- [WHAT IS NEEDED] Go through the data below and repeat it exactly, skipping each picture.

[Image comparison data]
+===+

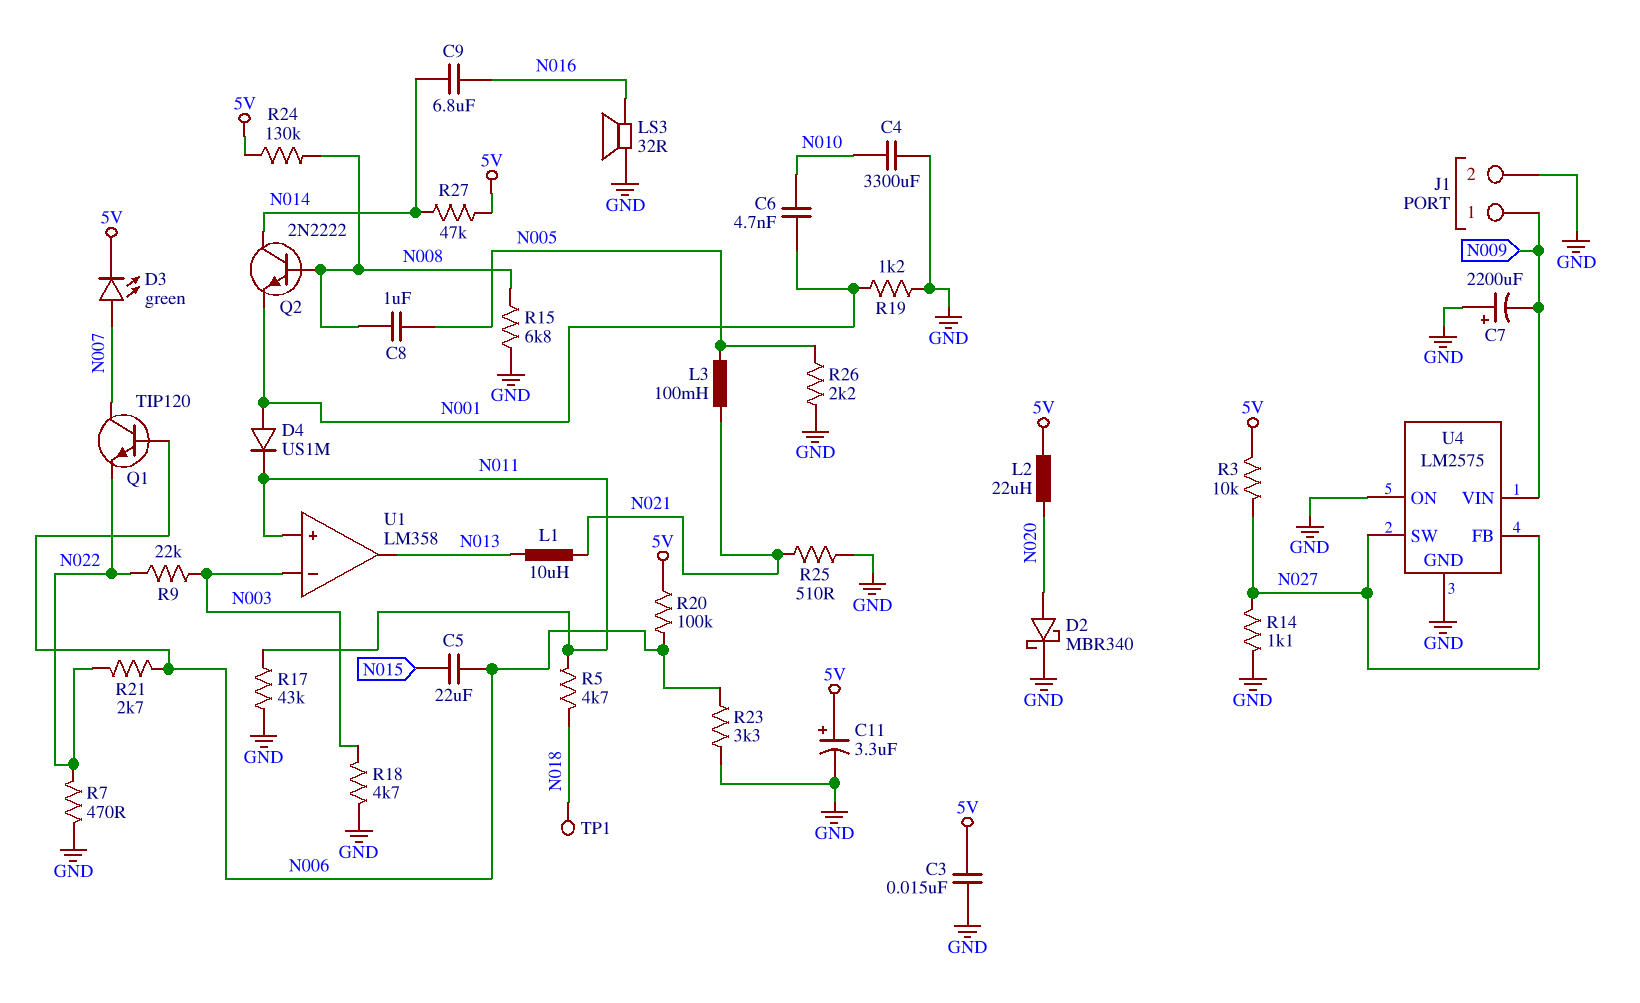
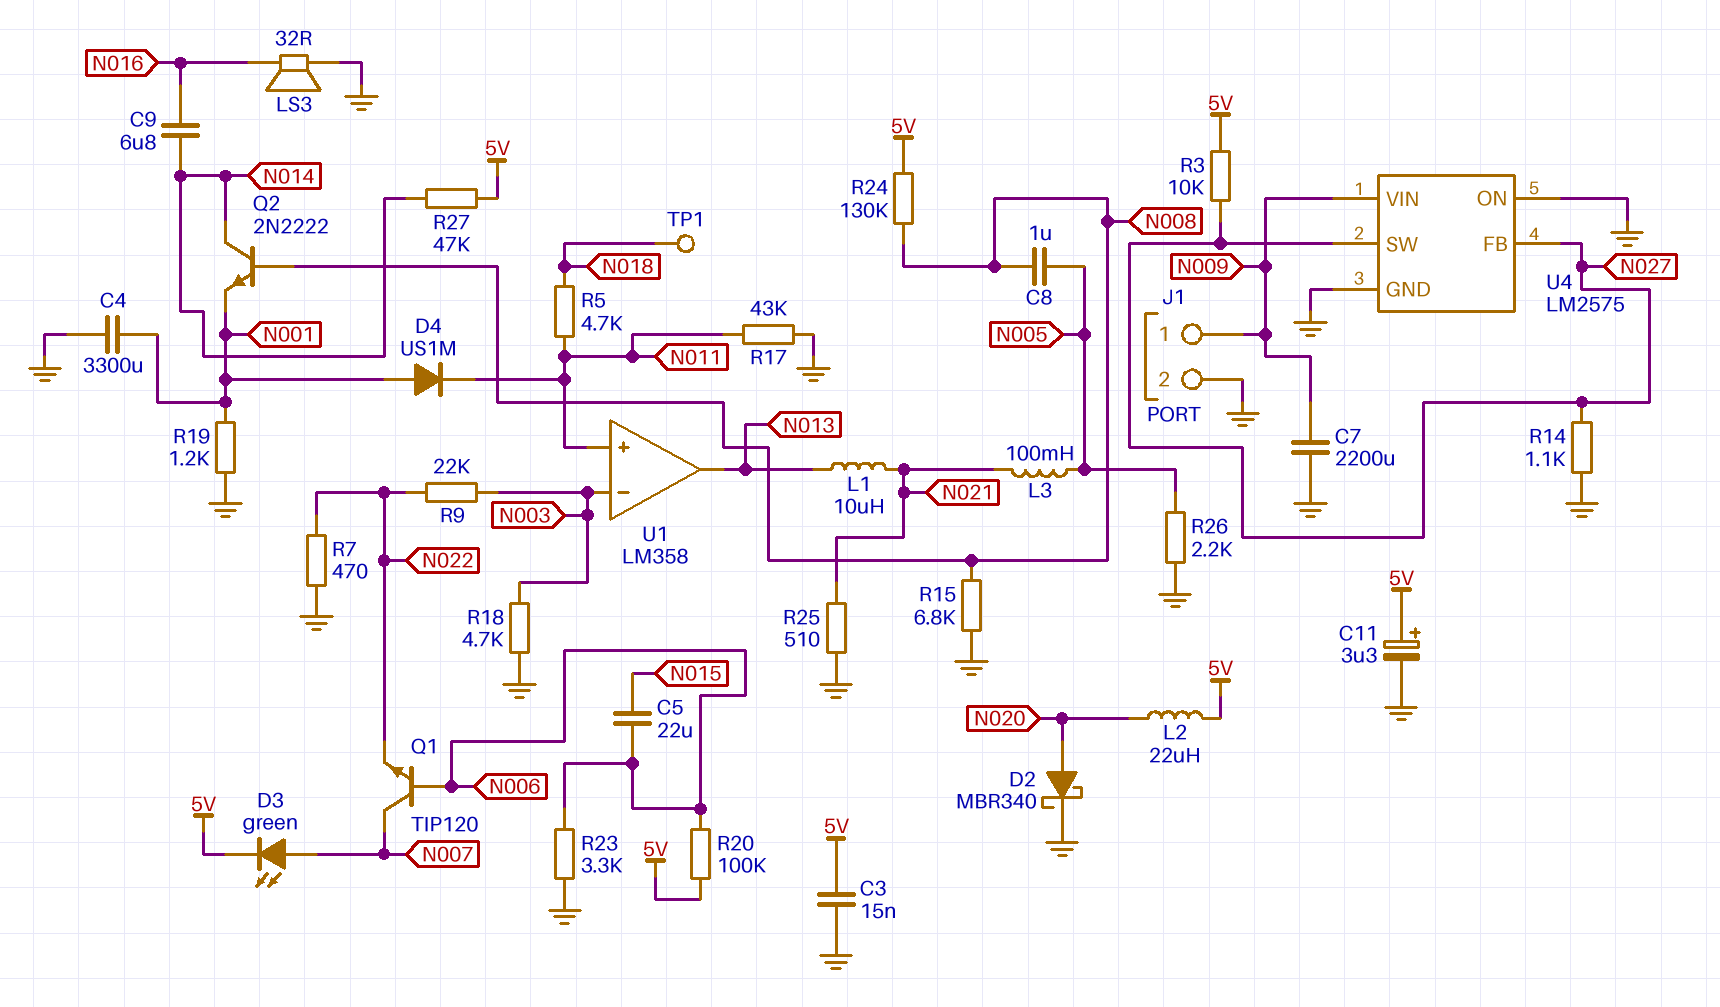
C4: 3300uF (GND, N010) -> 3300uF (GND, N001)
C6: 4.7nF (N001, N010) -> none
C7: 2200uF (plus GND, minus N009) -> 2200uF (GND, N009)
R21: 2.7k (N006, N022) -> none

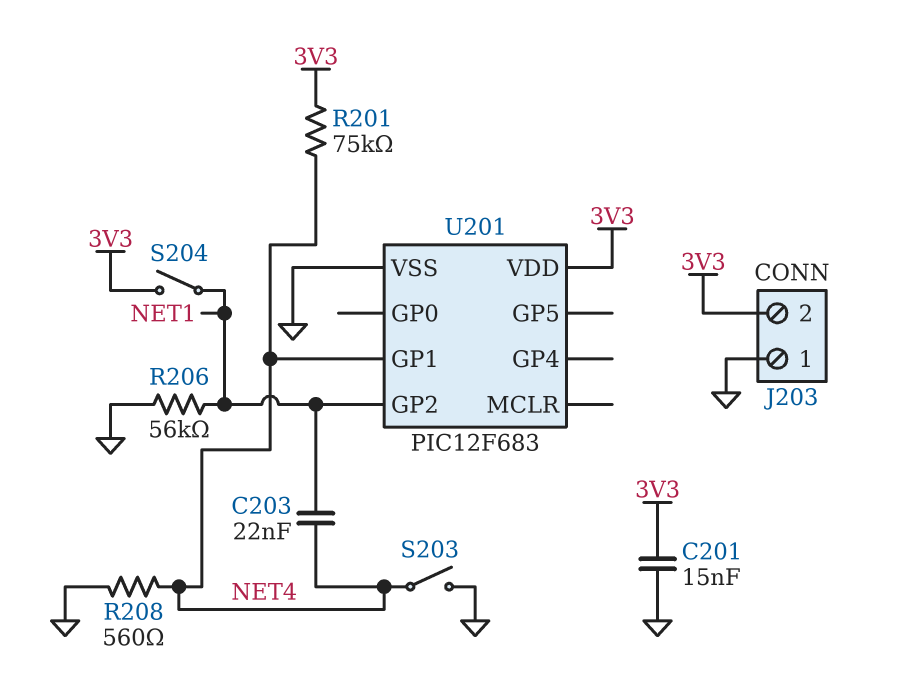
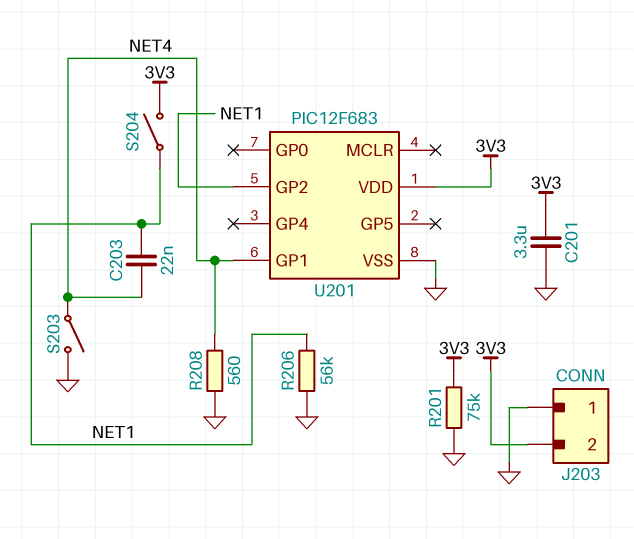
C201: 15nF (3V3, GND) -> 3.3uF (3V3, GND)
R201: 75k (3V3, NET4) -> 75k (3V3, GND)

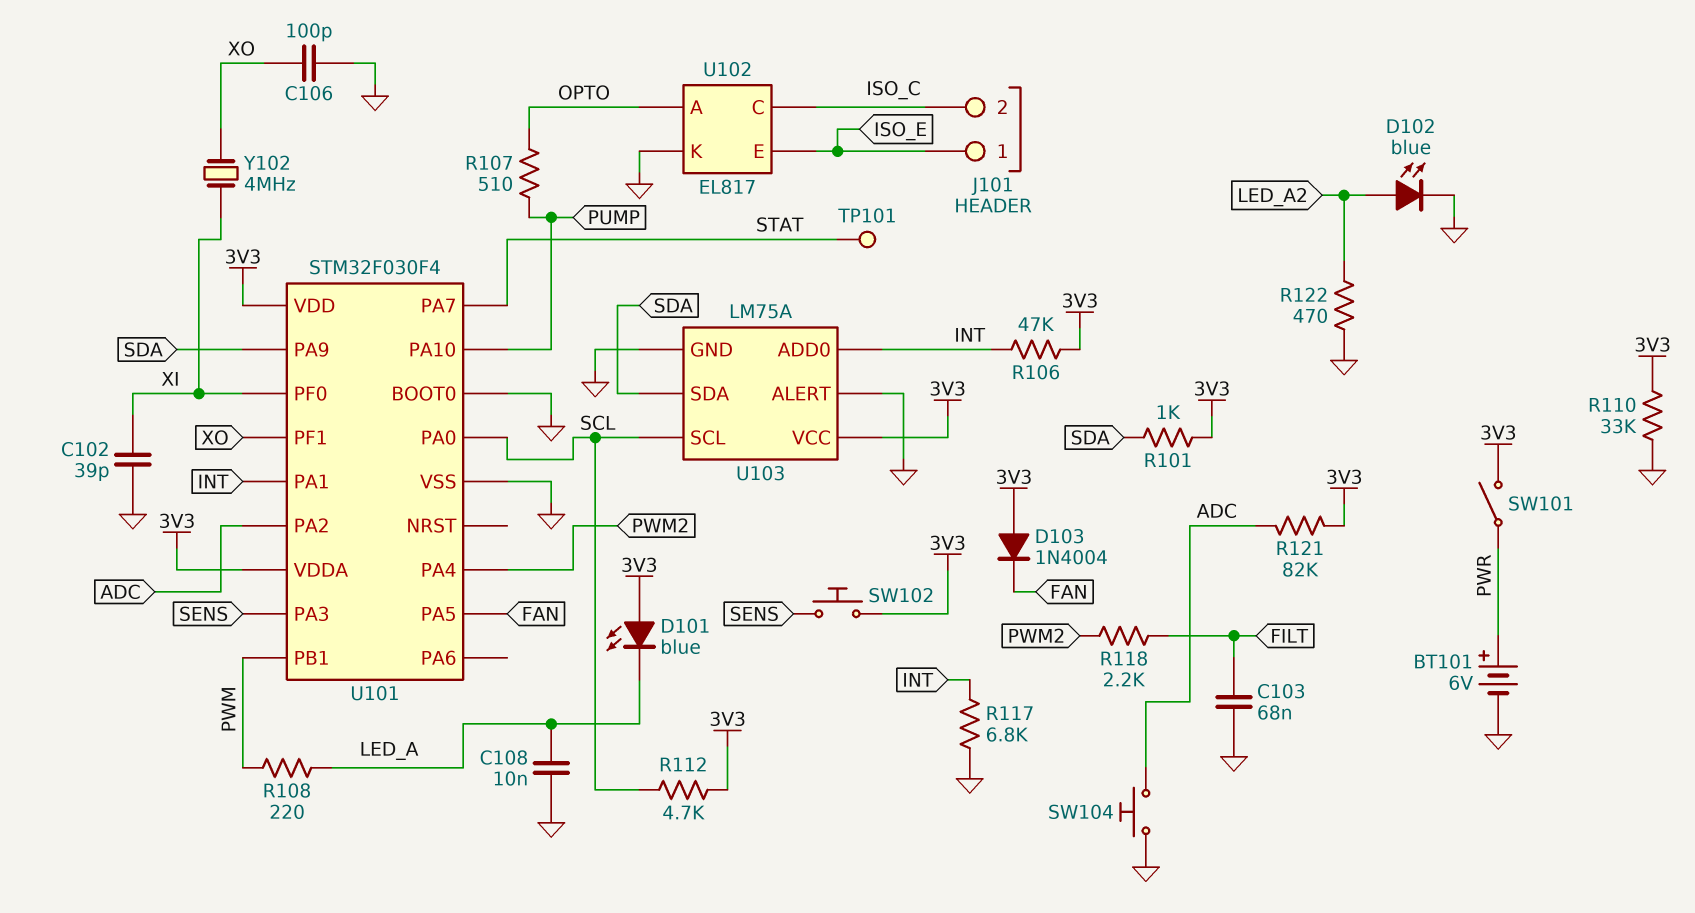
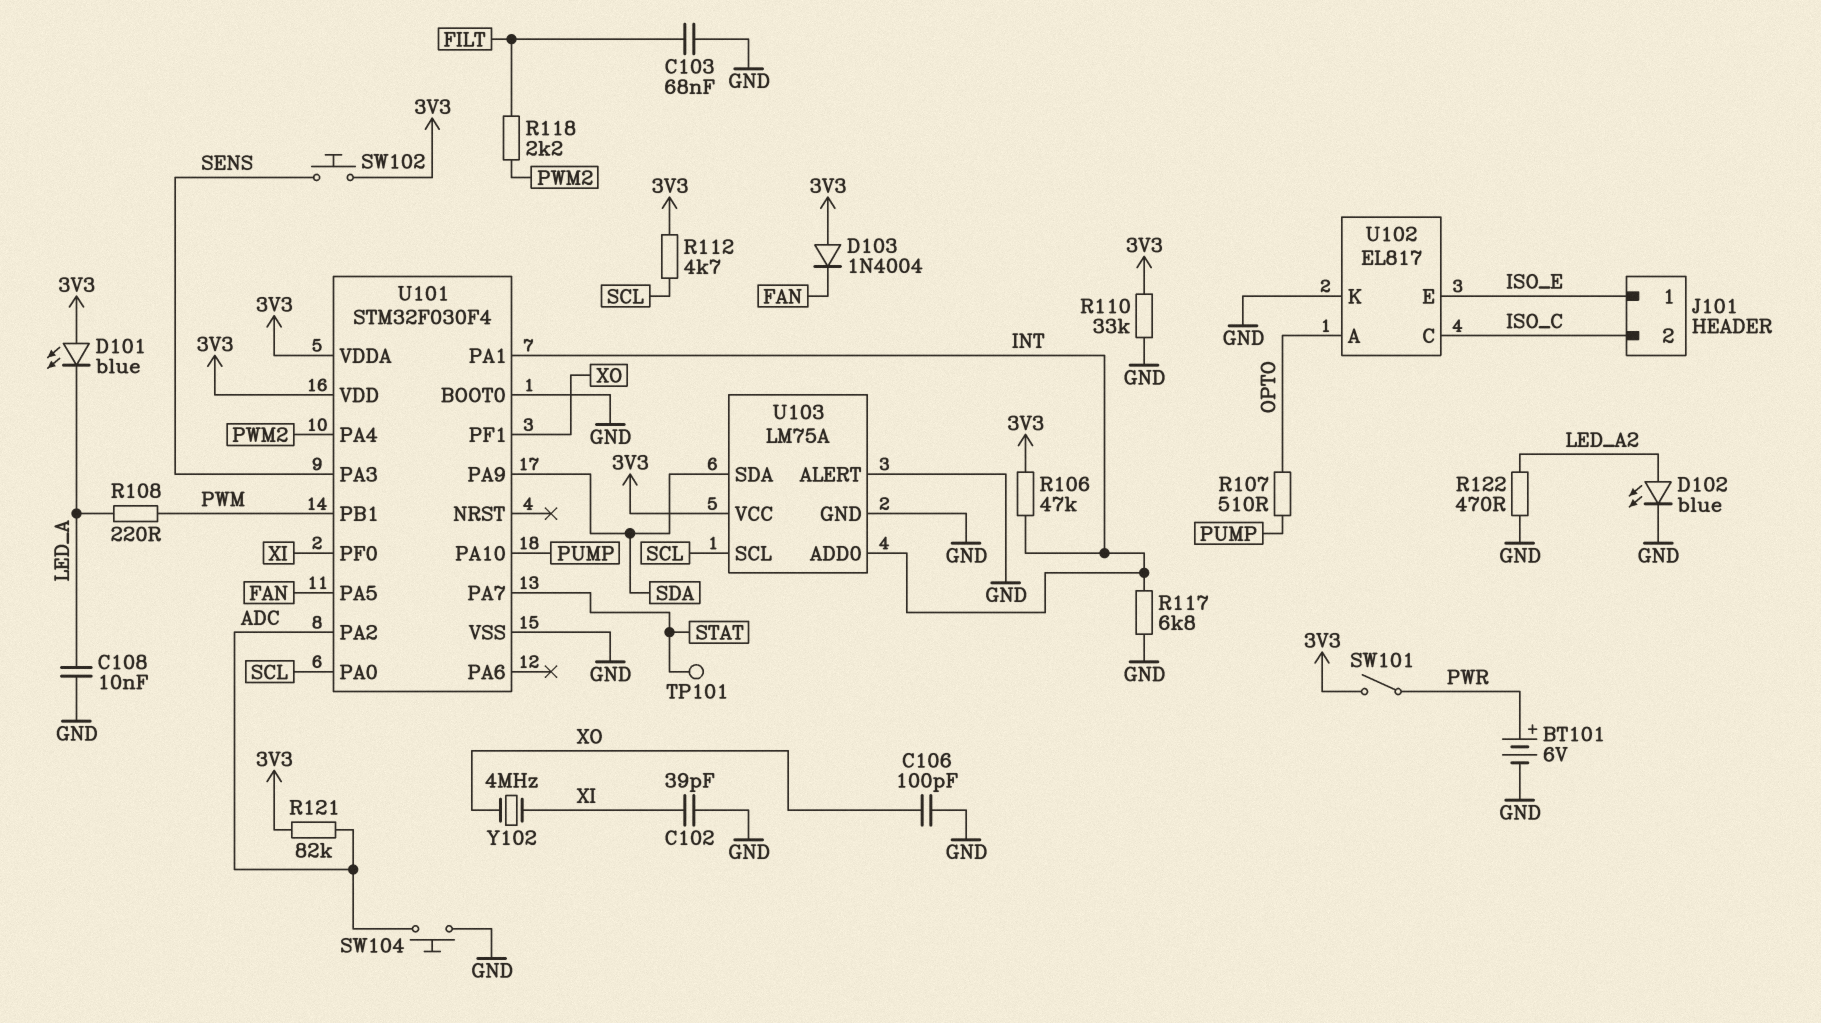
R101: 1k (3V3, SDA) -> none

+===+

- [SOLVED PROBLEM]
C4: 3300uF (GND, N010) -> 3300uF (GND, N001)
C6: 4.7nF (N001, N010) -> none
C7: 2200uF (plus GND, minus N009) -> 2200uF (GND, N009)
R21: 2.7k (N006, N022) -> none

C201: 15nF (3V3, GND) -> 3.3uF (3V3, GND)
R201: 75k (3V3, NET4) -> 75k (3V3, GND)

R101: 1k (3V3, SDA) -> none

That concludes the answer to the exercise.